> _JOB_:
Copy all of the records below, replacing "coordinate" with "position" everywhere it occurs and keeping everything else the same. Omit the pictures from your answer.

> _RAW DATA_:
══════════════════════════════
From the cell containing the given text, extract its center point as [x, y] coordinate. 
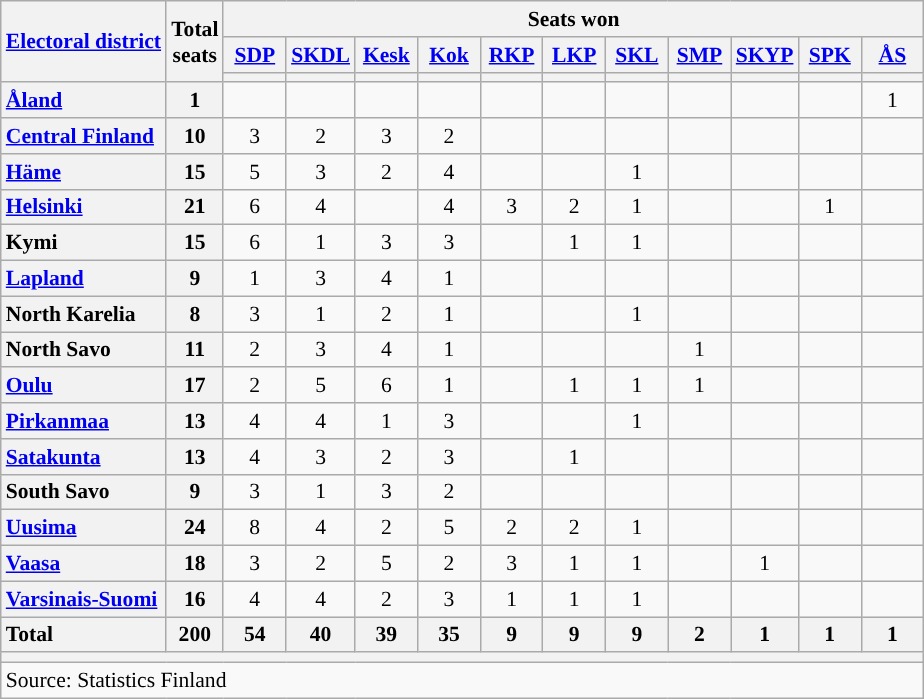
10 [194, 136]
40 [320, 635]
39 [386, 635]
LKP [574, 55]
Kesk [386, 55]
21 [194, 207]
Source: Statistics Finland [462, 681]
17 [194, 386]
SPK [830, 55]
18 [194, 564]
Varsinais-Suomi [84, 599]
200 [194, 635]
35 [450, 635]
Åland [84, 101]
Total [84, 635]
Electoral district [84, 42]
Lapland [84, 279]
16 [194, 599]
Satakunta [84, 457]
Totalseats [194, 42]
24 [194, 528]
South Savo [84, 492]
North Savo [84, 350]
SMP [700, 55]
SKYP [765, 55]
Kok [450, 55]
Häme [84, 172]
Helsinki [84, 207]
SDP [254, 55]
Central Finland [84, 136]
Pirkanmaa [84, 421]
Oulu [84, 386]
ÅS [892, 55]
RKP [512, 55]
Seats won [573, 19]
SKDL [320, 55]
North Karelia [84, 314]
Uusima [84, 528]
Kymi [84, 243]
SKL [638, 55]
54 [254, 635]
Vaasa [84, 564]
11 [194, 350]
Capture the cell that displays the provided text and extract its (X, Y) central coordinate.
══════════════════════════════
> _RESULT OF THE TASK_:
From the cell containing the given text, extract its center point as [x, y] position. 
10 [194, 136]
40 [320, 635]
39 [386, 635]
LKP [574, 55]
Kesk [386, 55]
21 [194, 207]
Source: Statistics Finland [462, 681]
17 [194, 386]
SPK [830, 55]
18 [194, 564]
Varsinais-Suomi [84, 599]
200 [194, 635]
35 [450, 635]
Åland [84, 101]
Total [84, 635]
Electoral district [84, 42]
Lapland [84, 279]
16 [194, 599]
Satakunta [84, 457]
Totalseats [194, 42]
24 [194, 528]
South Savo [84, 492]
North Savo [84, 350]
SMP [700, 55]
SKYP [765, 55]
Kok [450, 55]
Häme [84, 172]
Helsinki [84, 207]
SDP [254, 55]
Central Finland [84, 136]
Pirkanmaa [84, 421]
Oulu [84, 386]
ÅS [892, 55]
RKP [512, 55]
Seats won [573, 19]
SKDL [320, 55]
North Karelia [84, 314]
Uusima [84, 528]
Kymi [84, 243]
SKL [638, 55]
54 [254, 635]
Vaasa [84, 564]
11 [194, 350]
Capture the cell that displays the provided text and extract its (X, Y) central position.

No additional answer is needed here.